● **Task statement**
Some lines below hold "turquoise". Pick them out and copy them.

● **Data excerpt**
%%

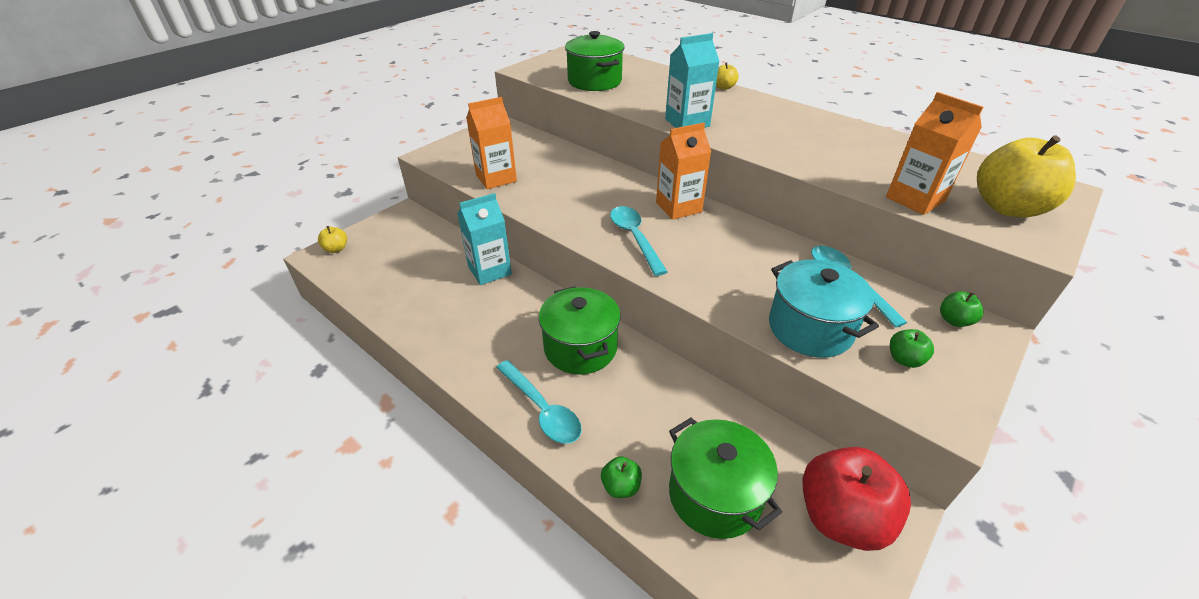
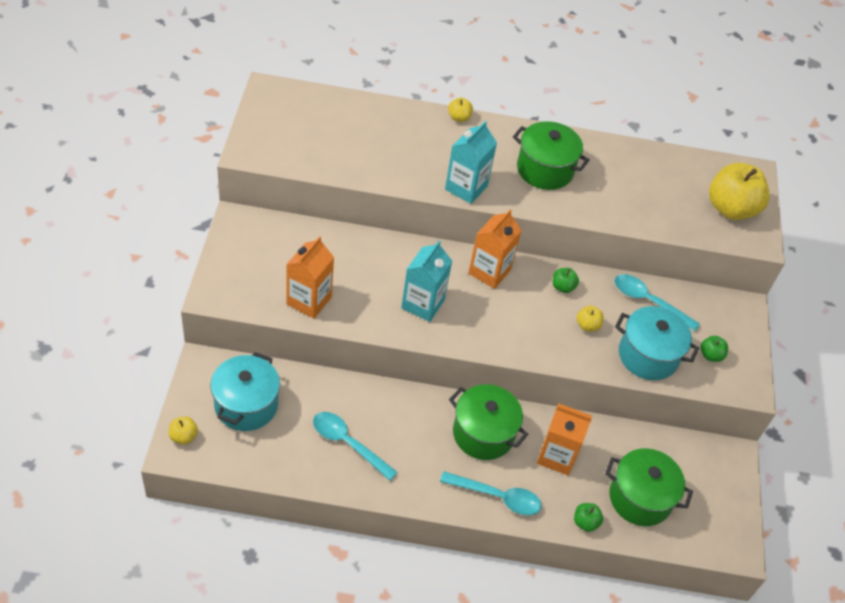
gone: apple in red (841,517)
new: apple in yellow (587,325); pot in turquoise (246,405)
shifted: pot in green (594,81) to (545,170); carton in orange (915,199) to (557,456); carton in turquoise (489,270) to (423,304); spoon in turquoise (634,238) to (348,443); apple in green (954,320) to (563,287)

%%

● **Task response**
new: apple in yellow (587,325); pot in turquoise (246,405)
shifted: pot in green (594,81) to (545,170); carton in orange (915,199) to (557,456); carton in turquoise (489,270) to (423,304); spoon in turquoise (634,238) to (348,443); apple in green (954,320) to (563,287)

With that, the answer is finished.